__TASK OBJECTIVE__: The answer must consist solely of the lines from the start of the records through the line containing "green notebook |", restated word for word, with no pictures.

***** DATA PROVIDED *****

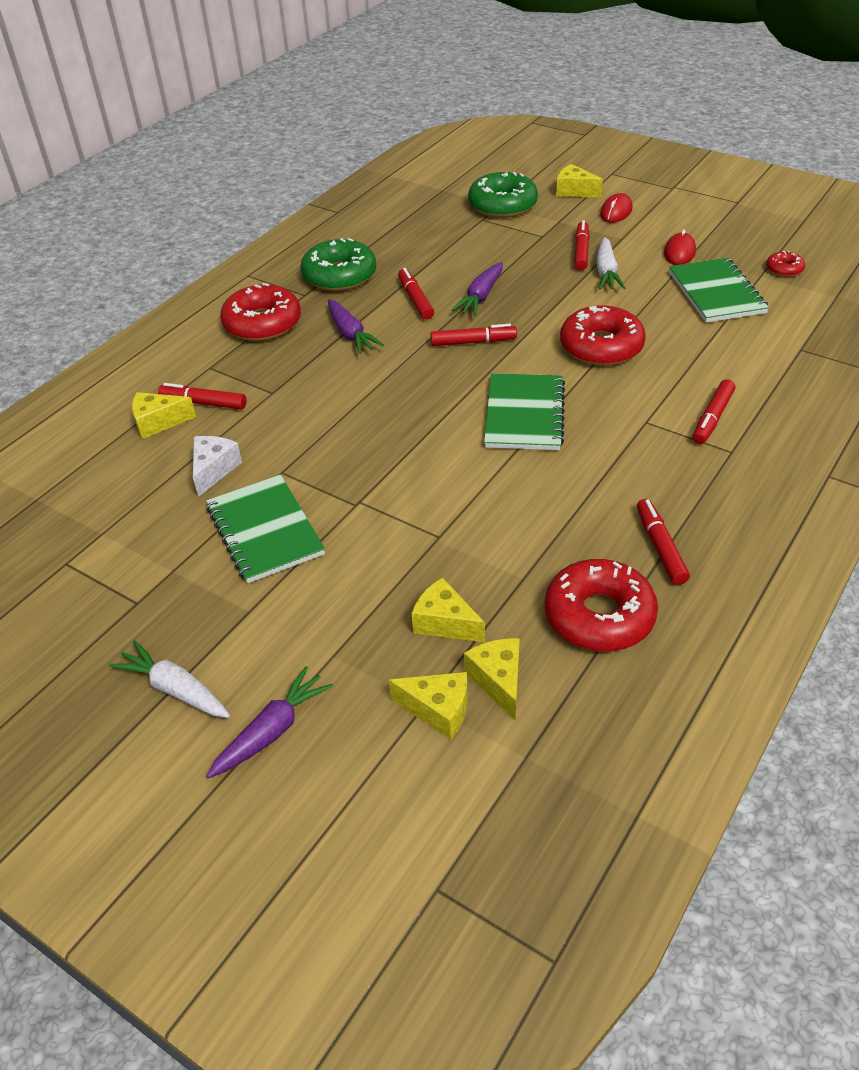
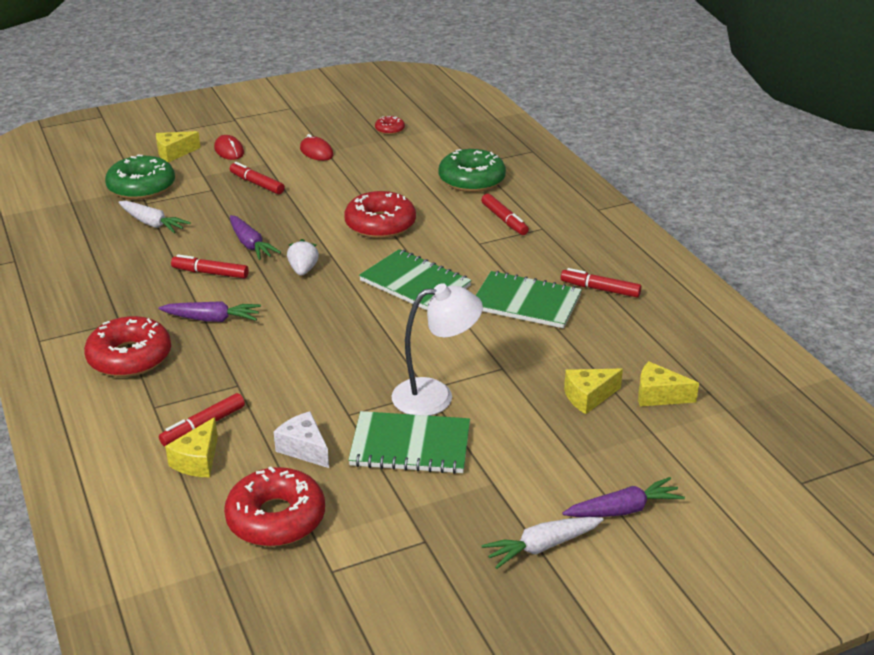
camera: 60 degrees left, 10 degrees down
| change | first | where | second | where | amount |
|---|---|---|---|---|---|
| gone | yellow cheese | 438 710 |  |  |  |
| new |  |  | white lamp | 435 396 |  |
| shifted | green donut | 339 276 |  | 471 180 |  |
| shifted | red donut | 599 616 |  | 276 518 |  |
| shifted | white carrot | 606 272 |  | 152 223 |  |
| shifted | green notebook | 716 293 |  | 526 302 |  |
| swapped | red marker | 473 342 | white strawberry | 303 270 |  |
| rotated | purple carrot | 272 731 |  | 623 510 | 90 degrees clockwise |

*****

__SOLUTION FOR THIS PROBLEM__:
camera: 60 degrees left, 10 degrees down
| change | first | where | second | where | amount |
|---|---|---|---|---|---|
| gone | yellow cheese | 438 710 |  |  |  |
| new |  |  | white lamp | 435 396 |  |
| shifted | green donut | 339 276 |  | 471 180 |  |
| shifted | red donut | 599 616 |  | 276 518 |  |
| shifted | white carrot | 606 272 |  | 152 223 |  |
| shifted | green notebook | 716 293 |  | 526 302 |  |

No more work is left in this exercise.